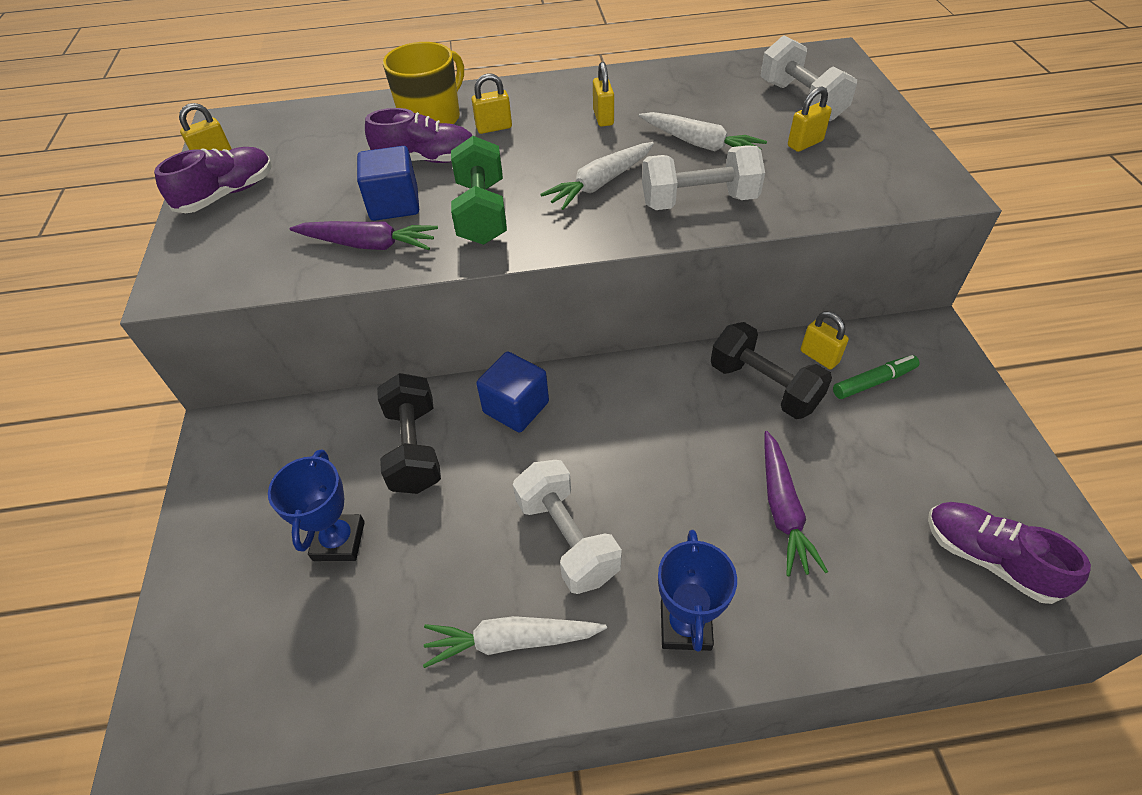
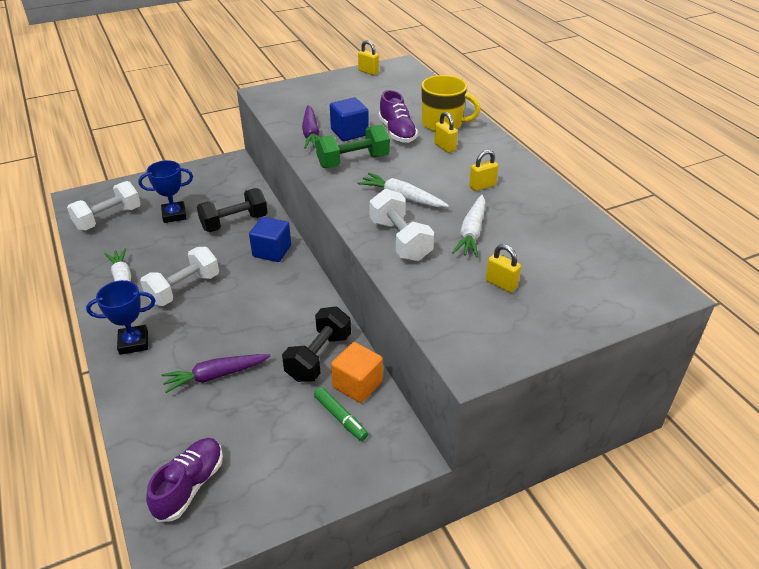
camera: 70 degrees right, 10 degrees down
(227, 194) = (338, 84): purple shoe -> none
(801, 101) = (567, 277): white dumbbell -> white dumbbell (108, 218)
(819, 357) = (357, 384): yellow padlock -> orange cube

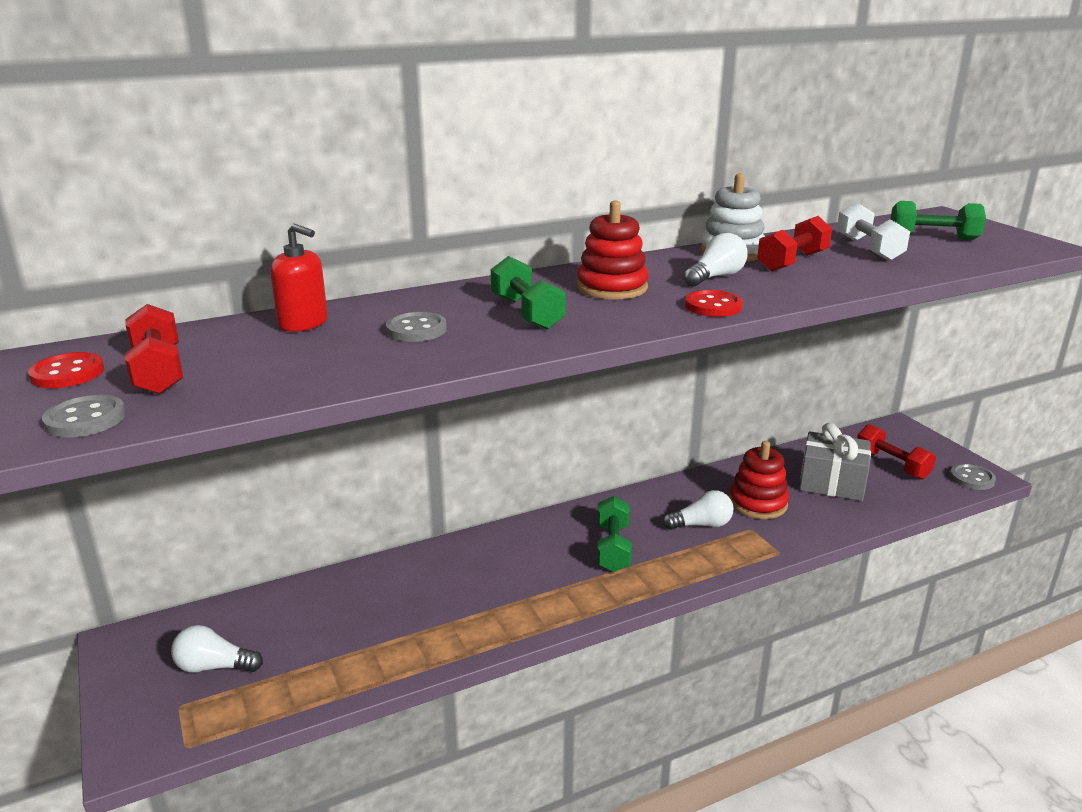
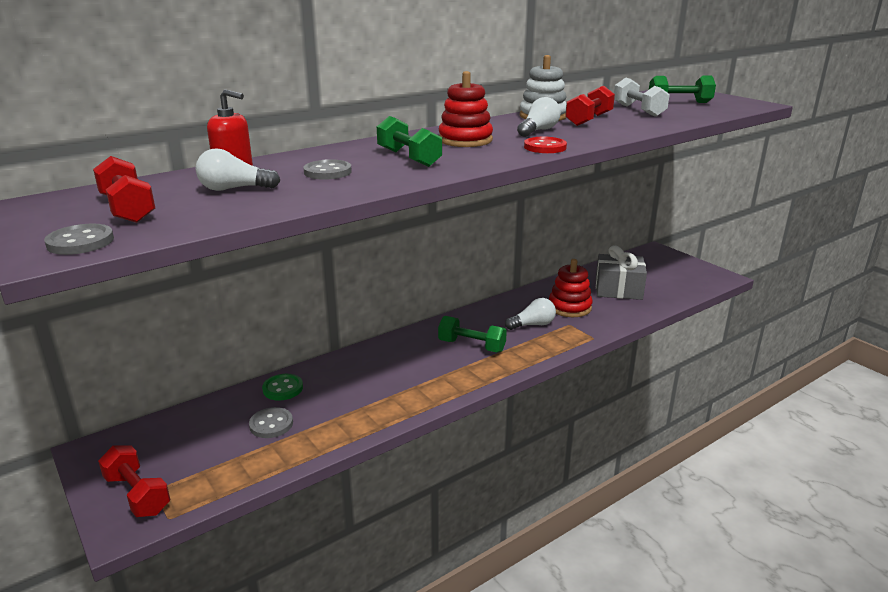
camera: 10 degrees left, 0 degrees up
(67, 373) = (48, 214): red button -> none
(214, 666) = (177, 459): white light bulb -> white light bulb (234, 189)
(361, 584) = (283, 388): none -> green button
(612, 548) = (471, 346): green dumbbell -> green dumbbell turned 60 degrees counterclockwise
(891, 465) = (656, 275): red dumbbell -> red dumbbell (137, 494)
(972, 478) = (713, 279): grey button -> grey button (271, 424)

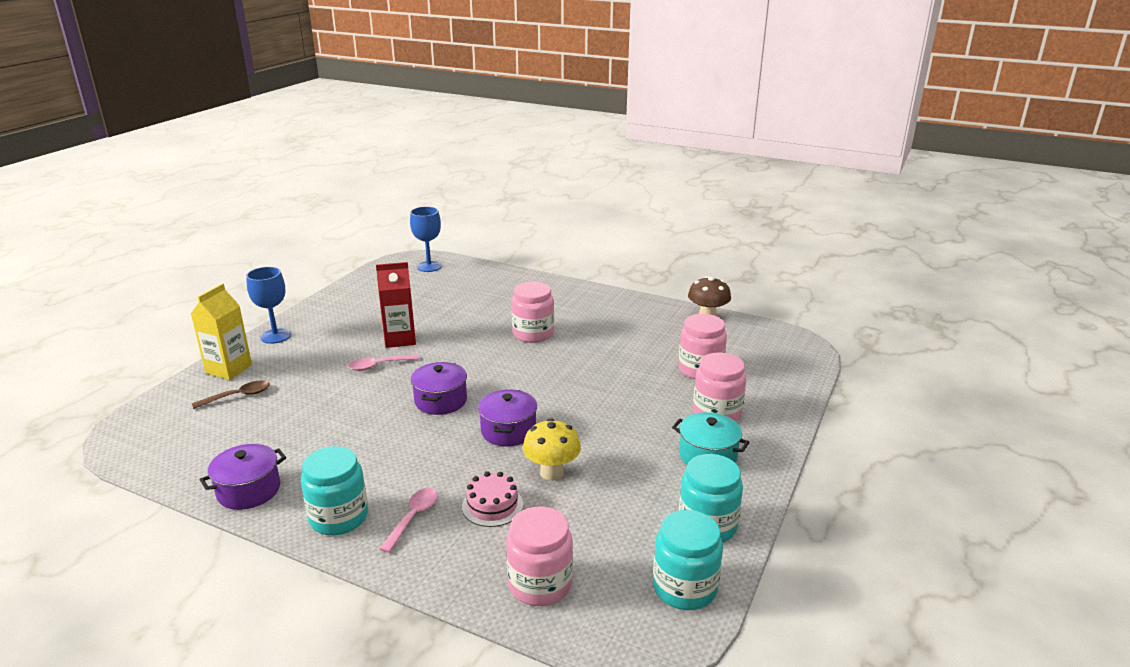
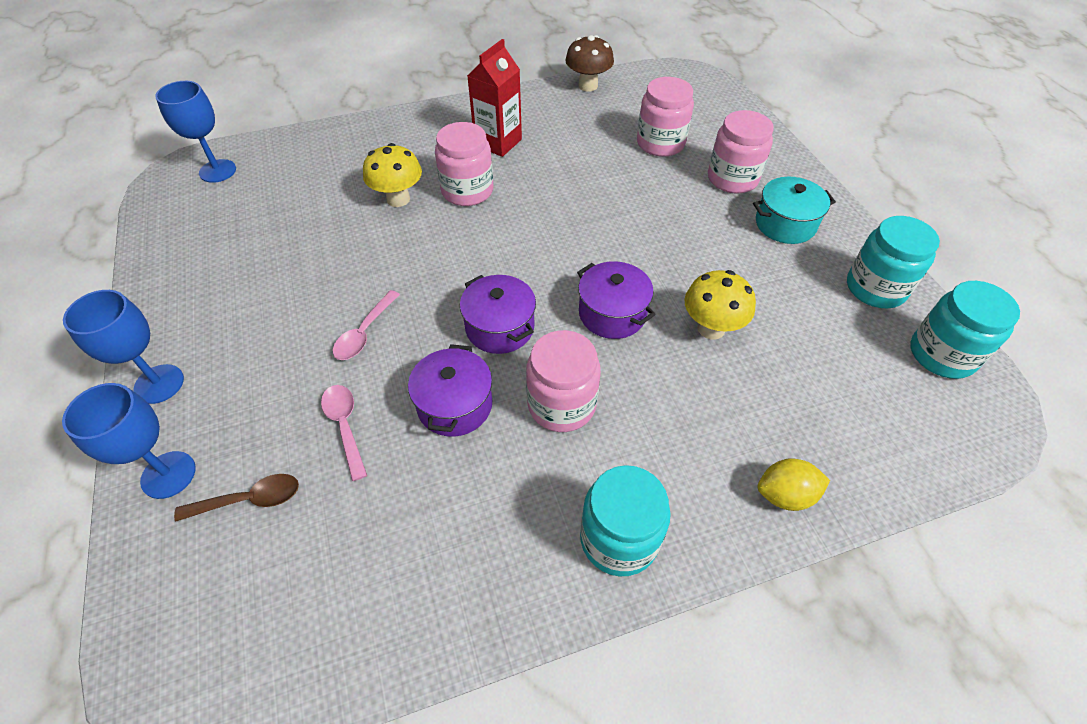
camera: 45 degrees left, 25 degrees up
(229, 369) = (168, 475): yellow carton -> blue goblet
(238, 396) = (249, 500): brown spoon -> brown spoon turned 60 degrees clockwise
(249, 490) = (475, 600): purple pot -> purple pot (455, 405)
(400, 339) = (335, 284): red carton -> red carton (498, 142)
(413, 518) = (681, 474): pink spoon -> pink spoon (345, 426)
(447, 567) = (785, 495): none -> yellow lemon
(491, 319) = (398, 199): none -> yellow mushroom
(492, 505) = (720, 401): pink cake -> none
(540, 584) = (865, 442): pink jar -> pink jar (561, 404)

■ Try it
Work through the entries above and report the number of lines that include "dumbbell", with nothing else.

■ Solved exercise
3